Extracted records:

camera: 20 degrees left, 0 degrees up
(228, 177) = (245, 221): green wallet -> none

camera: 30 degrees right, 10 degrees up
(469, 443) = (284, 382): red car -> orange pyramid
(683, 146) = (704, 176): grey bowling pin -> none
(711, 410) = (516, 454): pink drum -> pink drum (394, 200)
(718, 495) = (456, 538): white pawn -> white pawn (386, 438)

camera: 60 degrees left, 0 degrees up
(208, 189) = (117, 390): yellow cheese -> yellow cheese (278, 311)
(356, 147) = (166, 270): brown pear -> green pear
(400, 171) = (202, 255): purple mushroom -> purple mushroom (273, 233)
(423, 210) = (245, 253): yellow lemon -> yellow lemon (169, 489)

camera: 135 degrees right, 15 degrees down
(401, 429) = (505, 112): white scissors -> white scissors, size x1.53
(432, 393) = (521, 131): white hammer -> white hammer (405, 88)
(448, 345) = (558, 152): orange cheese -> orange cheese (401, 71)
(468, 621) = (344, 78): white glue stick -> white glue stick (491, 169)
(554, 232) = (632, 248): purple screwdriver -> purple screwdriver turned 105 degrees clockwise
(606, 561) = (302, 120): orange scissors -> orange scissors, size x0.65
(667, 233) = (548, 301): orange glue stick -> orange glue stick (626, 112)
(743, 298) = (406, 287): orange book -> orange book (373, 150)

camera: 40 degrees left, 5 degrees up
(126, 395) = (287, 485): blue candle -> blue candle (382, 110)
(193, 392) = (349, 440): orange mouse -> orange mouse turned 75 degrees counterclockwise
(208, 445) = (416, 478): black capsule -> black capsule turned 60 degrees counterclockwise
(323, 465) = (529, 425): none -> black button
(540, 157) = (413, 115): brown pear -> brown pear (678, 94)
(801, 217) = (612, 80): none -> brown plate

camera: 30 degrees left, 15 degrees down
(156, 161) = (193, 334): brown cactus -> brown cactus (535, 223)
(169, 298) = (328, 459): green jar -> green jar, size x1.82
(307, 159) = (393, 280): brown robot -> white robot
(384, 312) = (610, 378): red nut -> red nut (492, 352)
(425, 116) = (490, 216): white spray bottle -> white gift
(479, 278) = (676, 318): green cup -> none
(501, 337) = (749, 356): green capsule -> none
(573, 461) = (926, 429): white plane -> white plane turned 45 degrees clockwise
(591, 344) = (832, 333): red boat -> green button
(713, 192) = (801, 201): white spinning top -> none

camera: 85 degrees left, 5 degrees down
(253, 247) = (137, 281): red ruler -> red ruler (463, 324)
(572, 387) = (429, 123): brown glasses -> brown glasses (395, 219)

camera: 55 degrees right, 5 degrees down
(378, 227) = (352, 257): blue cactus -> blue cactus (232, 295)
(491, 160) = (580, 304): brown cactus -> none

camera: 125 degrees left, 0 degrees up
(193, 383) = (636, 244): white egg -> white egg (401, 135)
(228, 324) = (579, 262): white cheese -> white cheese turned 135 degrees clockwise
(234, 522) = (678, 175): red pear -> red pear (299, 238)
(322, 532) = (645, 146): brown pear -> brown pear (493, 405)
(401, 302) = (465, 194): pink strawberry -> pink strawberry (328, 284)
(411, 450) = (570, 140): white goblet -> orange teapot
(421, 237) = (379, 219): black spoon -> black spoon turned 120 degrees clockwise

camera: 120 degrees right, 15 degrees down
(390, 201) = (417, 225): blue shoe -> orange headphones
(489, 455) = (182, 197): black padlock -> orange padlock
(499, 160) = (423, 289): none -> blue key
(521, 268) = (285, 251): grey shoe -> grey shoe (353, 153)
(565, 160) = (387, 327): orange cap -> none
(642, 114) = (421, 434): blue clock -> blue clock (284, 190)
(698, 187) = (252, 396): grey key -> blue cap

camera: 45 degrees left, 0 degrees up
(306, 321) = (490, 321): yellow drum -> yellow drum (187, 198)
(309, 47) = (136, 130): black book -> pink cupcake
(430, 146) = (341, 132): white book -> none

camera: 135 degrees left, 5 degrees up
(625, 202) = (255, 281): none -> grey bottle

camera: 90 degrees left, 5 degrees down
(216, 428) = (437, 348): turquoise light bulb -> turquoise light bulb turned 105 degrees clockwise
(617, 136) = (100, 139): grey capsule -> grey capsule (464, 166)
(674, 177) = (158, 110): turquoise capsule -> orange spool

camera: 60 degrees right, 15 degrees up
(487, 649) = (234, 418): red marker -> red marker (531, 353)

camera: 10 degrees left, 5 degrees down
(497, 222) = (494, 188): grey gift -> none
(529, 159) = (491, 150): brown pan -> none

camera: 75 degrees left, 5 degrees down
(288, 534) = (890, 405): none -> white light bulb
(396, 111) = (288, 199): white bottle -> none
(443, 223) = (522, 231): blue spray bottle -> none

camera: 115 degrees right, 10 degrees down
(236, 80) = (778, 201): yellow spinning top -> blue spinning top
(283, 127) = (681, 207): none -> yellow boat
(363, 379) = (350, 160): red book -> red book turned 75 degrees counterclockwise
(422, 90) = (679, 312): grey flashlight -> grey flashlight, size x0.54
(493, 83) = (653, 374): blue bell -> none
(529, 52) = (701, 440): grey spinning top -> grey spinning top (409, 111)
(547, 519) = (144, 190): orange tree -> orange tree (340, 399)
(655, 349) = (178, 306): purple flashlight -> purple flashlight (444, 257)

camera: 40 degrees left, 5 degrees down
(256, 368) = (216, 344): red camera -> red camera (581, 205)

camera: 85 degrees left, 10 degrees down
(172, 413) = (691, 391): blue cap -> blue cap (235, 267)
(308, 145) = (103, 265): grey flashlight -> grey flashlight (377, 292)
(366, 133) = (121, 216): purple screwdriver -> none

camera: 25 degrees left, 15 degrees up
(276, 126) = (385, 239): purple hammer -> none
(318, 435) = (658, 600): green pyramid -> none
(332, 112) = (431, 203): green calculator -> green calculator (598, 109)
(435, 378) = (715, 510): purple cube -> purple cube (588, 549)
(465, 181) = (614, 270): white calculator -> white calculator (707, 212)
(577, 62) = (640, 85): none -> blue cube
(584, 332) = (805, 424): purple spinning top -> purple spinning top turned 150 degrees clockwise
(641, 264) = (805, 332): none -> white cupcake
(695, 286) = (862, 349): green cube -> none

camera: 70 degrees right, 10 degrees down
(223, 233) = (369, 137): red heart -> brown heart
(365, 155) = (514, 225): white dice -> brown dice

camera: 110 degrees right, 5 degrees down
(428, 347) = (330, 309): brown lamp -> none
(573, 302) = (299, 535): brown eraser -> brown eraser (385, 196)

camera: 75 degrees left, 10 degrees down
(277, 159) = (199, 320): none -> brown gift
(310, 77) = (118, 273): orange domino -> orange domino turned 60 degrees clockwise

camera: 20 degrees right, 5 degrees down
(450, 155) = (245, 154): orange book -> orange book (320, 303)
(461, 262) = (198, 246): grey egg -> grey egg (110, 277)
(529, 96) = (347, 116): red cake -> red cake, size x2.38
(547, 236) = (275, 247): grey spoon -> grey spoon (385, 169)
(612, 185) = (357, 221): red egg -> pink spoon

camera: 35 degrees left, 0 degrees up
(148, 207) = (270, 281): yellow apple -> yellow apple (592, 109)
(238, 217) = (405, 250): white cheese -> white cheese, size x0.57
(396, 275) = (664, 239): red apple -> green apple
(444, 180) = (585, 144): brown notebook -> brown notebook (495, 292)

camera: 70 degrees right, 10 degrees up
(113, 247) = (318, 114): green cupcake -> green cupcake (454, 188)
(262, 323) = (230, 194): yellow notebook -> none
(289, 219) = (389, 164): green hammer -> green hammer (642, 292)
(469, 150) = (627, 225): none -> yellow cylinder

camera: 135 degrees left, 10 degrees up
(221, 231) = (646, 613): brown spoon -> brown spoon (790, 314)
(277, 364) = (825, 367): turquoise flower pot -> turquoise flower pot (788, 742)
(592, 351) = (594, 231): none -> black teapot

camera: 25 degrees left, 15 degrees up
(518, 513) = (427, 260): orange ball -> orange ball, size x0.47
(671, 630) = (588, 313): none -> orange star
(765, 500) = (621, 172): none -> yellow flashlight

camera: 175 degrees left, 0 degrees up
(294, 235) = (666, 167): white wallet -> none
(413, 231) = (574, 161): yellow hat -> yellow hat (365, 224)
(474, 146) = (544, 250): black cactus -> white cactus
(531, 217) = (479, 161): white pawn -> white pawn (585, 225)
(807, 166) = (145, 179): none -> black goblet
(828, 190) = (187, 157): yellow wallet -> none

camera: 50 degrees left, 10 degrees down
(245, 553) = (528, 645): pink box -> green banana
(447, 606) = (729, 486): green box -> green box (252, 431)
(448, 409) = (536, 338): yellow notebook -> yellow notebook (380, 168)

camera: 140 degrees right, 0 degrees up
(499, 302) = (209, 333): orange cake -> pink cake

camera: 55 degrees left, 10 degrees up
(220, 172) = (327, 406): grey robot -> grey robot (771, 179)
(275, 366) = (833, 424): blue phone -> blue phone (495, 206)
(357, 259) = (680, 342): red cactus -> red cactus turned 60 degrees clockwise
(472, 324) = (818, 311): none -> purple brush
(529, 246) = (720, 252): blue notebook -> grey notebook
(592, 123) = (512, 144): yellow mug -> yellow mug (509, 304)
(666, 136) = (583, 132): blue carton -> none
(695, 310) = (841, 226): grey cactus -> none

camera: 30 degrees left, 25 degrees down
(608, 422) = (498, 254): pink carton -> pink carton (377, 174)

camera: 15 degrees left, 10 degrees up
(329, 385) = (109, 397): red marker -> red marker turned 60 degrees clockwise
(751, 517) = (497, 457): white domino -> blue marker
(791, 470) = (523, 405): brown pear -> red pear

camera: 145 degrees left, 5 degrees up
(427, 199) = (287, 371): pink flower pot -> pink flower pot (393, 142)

Work instructions
Retype every line up to and including the one that contains "(711, 410) = (516, 454): pink", beginning at the first line of the records, with no edits.

Solution to this task
camera: 20 degrees left, 0 degrees up
(228, 177) = (245, 221): green wallet -> none

camera: 30 degrees right, 10 degrees up
(469, 443) = (284, 382): red car -> orange pyramid
(683, 146) = (704, 176): grey bowling pin -> none
(711, 410) = (516, 454): pink drum -> pink drum (394, 200)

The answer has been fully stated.